Provided records —

►

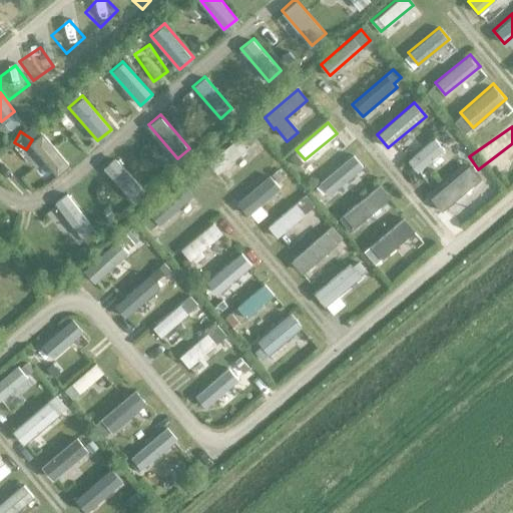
[(68,165),(42,132),(30,141),(57,175),(68,165)]
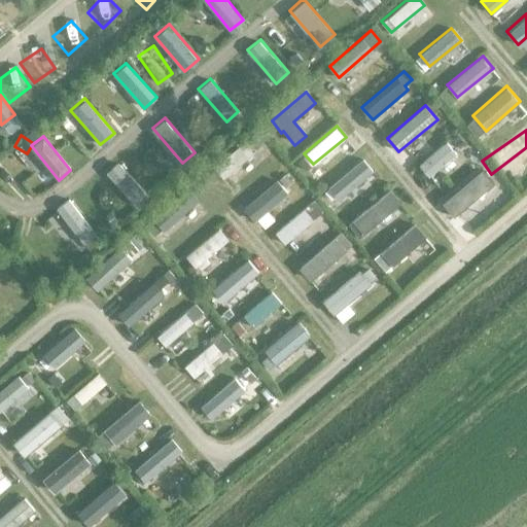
[(256,151),(247,140),(214,166),(223,178),(256,151)]
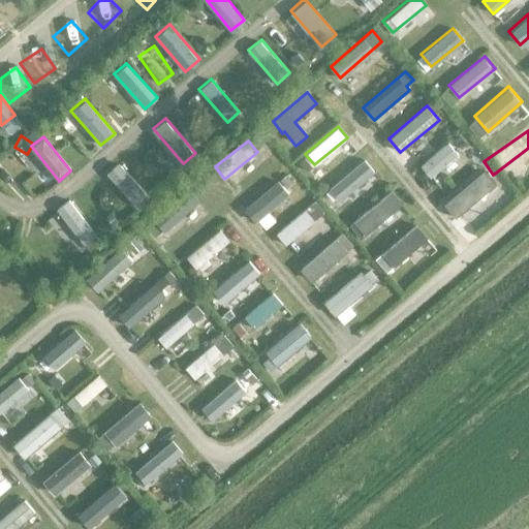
[(458,154),(446,142),(422,163),(432,176),(458,154)]
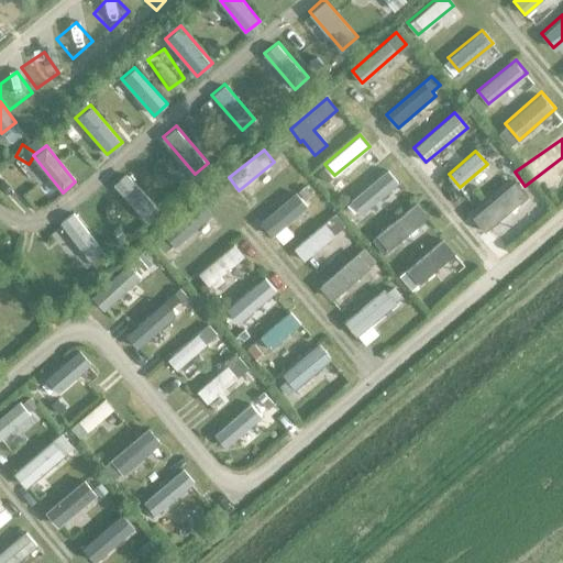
[(399,183),(388,169),(351,200),(361,213),(399,183)]
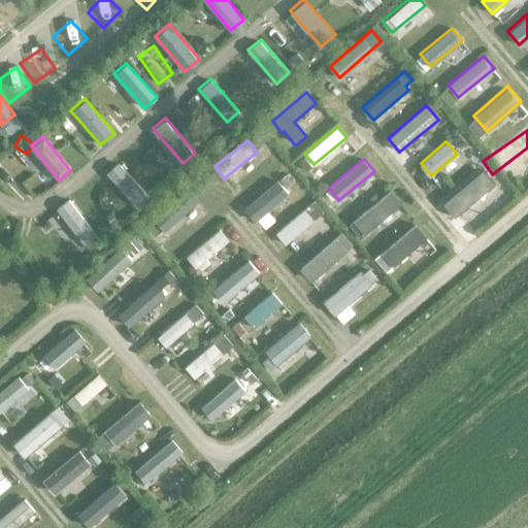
[(147,196),(118,161),(105,171),(135,206),(147,196)]
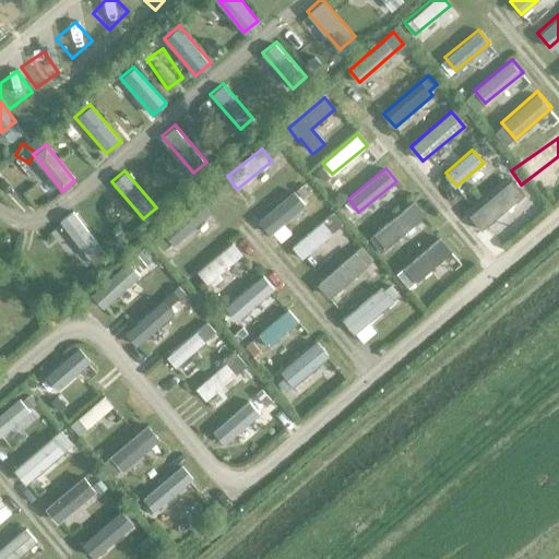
[(524,193),(512,178),(470,213),(482,227),(524,193)]
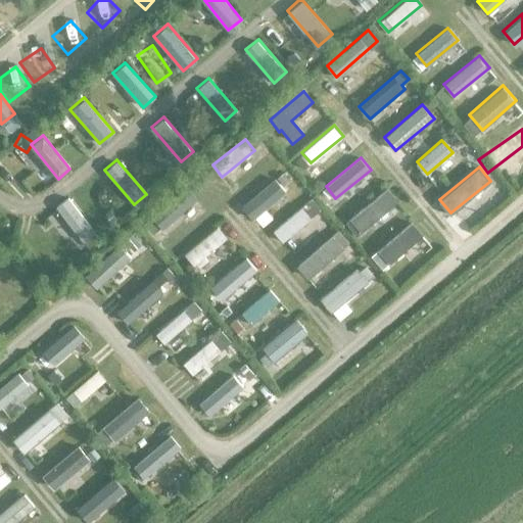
[(285,192),(275,179),(241,205),(251,218),(285,192)]
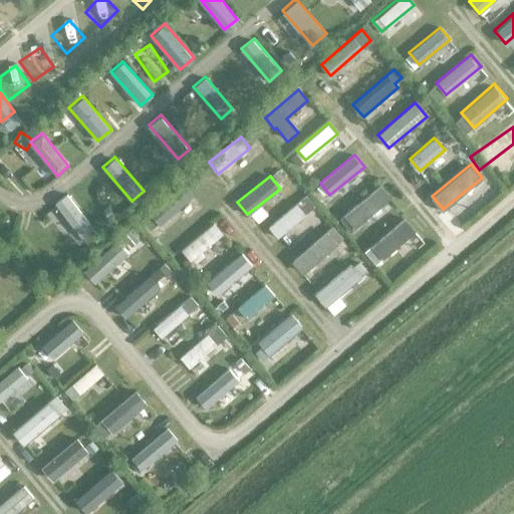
[(191,196),(181,184),(148,212),(158,224),(191,196)]
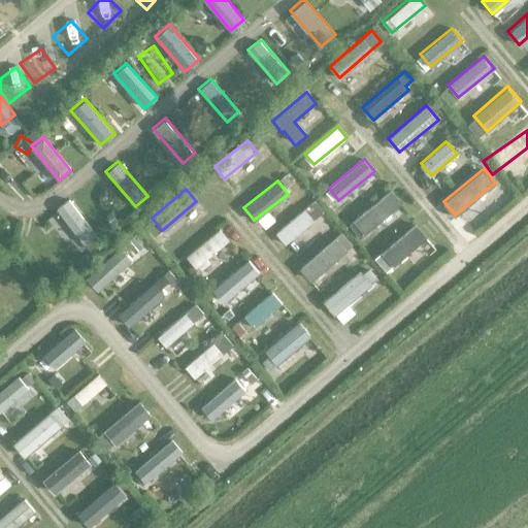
[(401,203),(391,190),(348,225),(359,237),(401,203)]
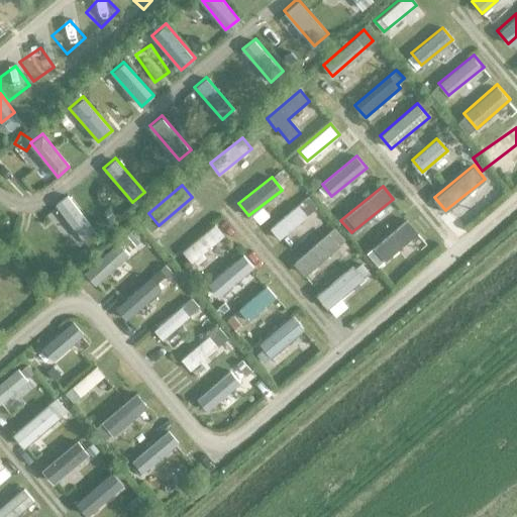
[(94,229),(68,195),(56,204),(82,239),(94,229)]
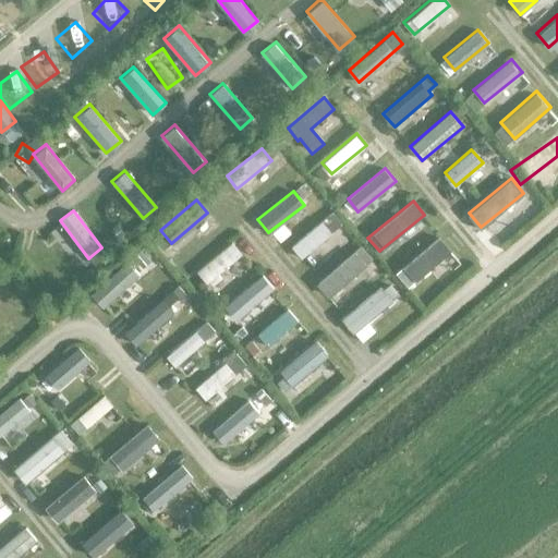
[(59,220),(47,229),(75,267),(87,258),(59,220)]
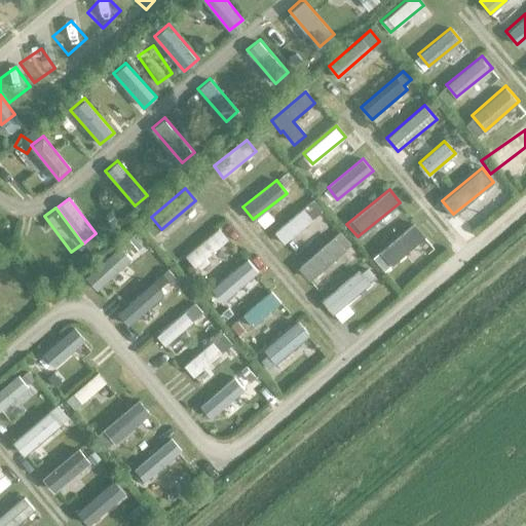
[(311,220),(302,208),(274,231),(284,242),(311,220)]
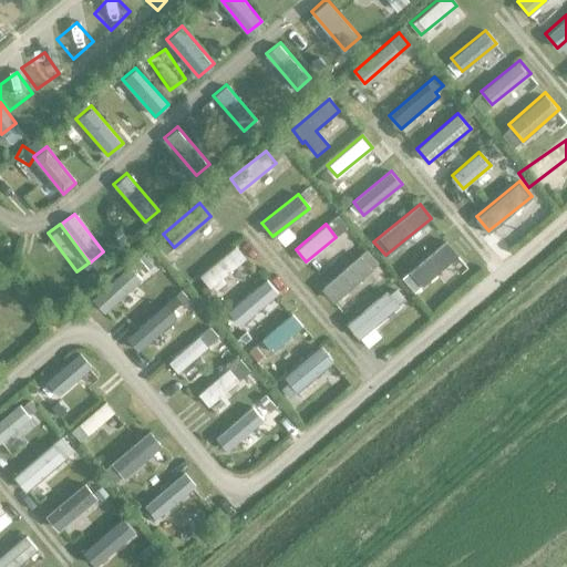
[(460,254),(449,240),(412,270),(423,284),(460,254)]
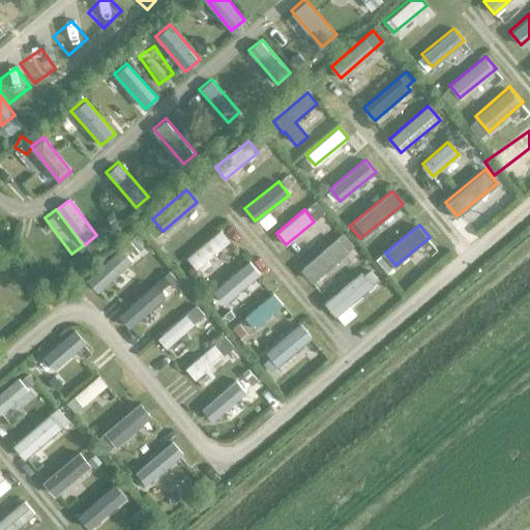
[(229,242),(219,230),(185,258),(195,269),(229,242)]
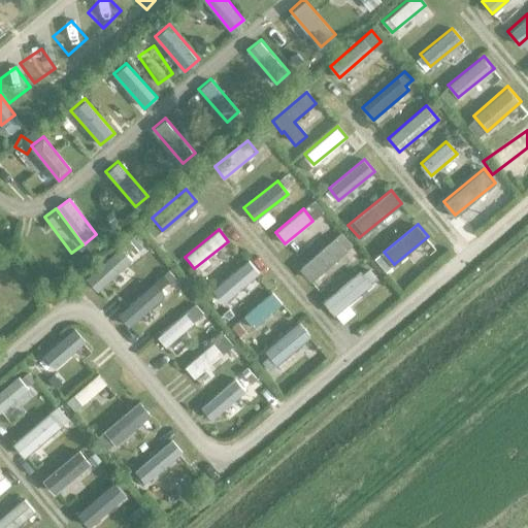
[(347,252),(335,238),(300,266),(311,279),(347,252)]
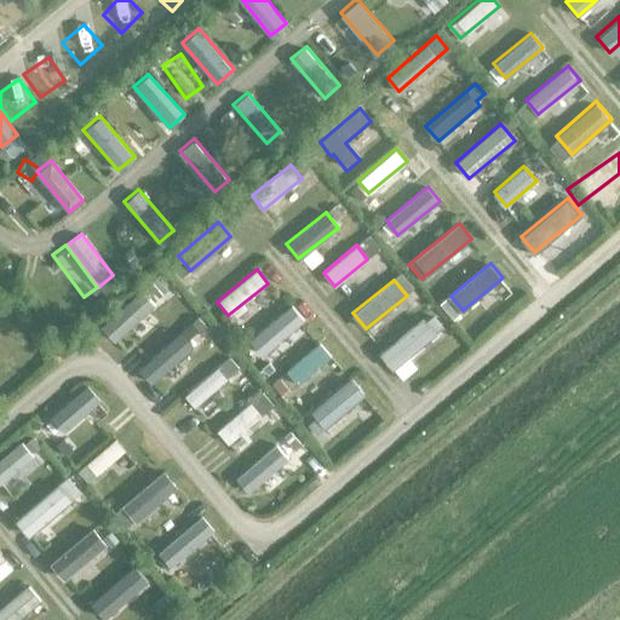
[(153,305),(141,291),(99,326),(113,340),(153,305)]
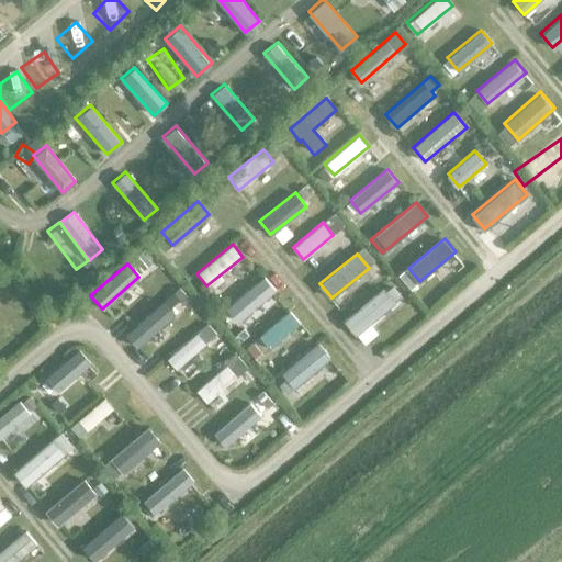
[(277,290),(263,276),(225,310),(238,324),(277,290)]
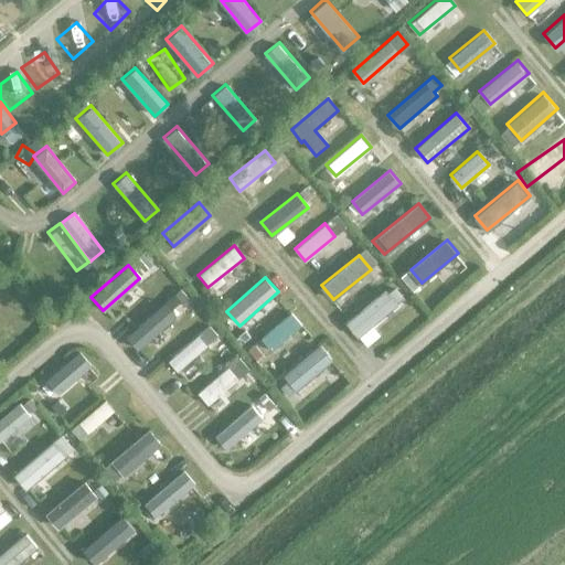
[(397,305),(383,288),(344,321),(359,338),(397,305)]
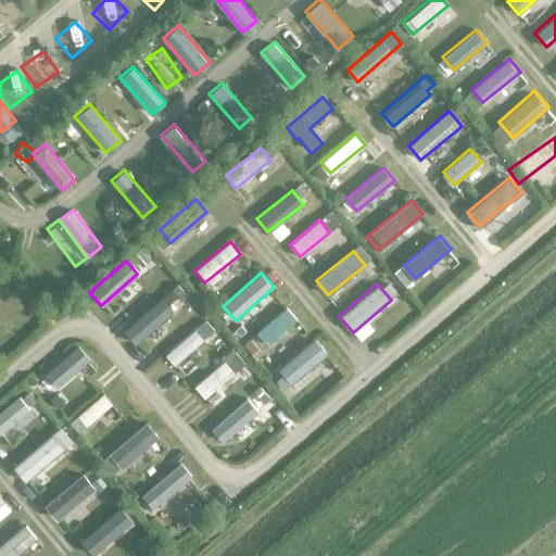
[(173,310),(161,297),(124,328),(136,342),(173,310)]
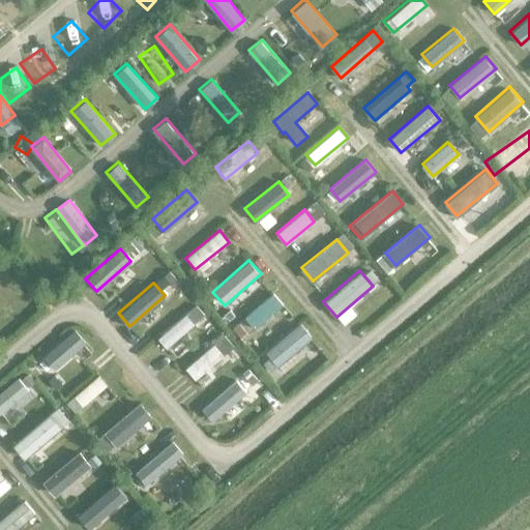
[(283,303),(273,292),(242,318),(253,329),(283,303)]
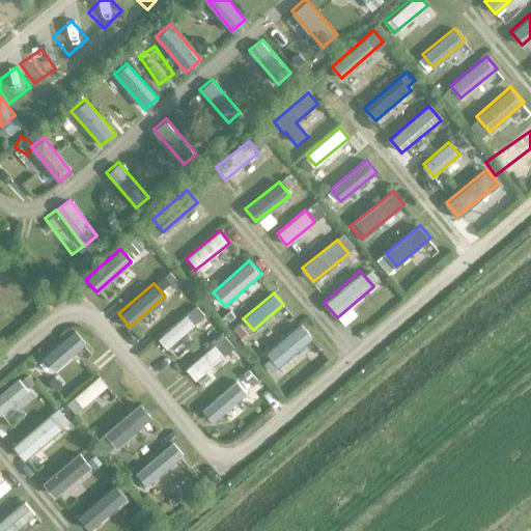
[(194,325),(186,314),(157,339),(165,350),(194,325)]
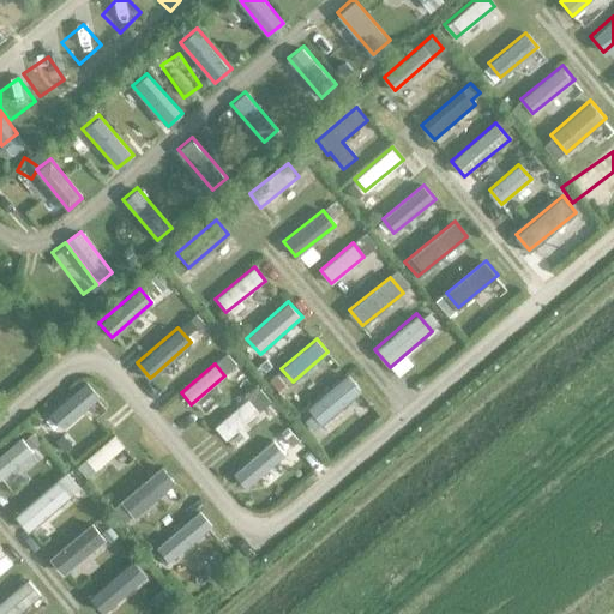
[(362,391),(348,374),(307,407),(313,414),(304,421),(312,431),(362,391)]
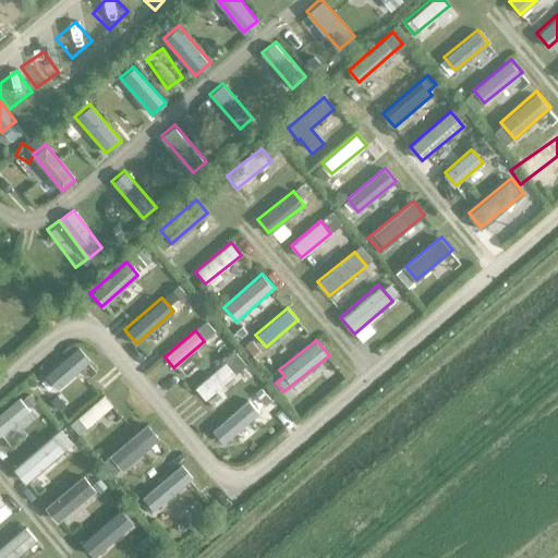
[(89,361),(77,347),(45,375),(57,390),(89,361)]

◄

What the task requires — Reproduce verbatim the opening line of the material and every line after it, up to and including the line with "[(147,196),(118,161),(105,171),(135,206),(147,196)]", but no pictures.

Answer below —
[(68,165),(42,132),(30,141),(57,175),(68,165)]
[(256,151),(247,140),(214,166),(223,178),(256,151)]
[(458,154),(446,142),(422,163),(432,176),(458,154)]
[(399,183),(388,169),(351,200),(361,213),(399,183)]
[(147,196),(118,161),(105,171),(135,206),(147,196)]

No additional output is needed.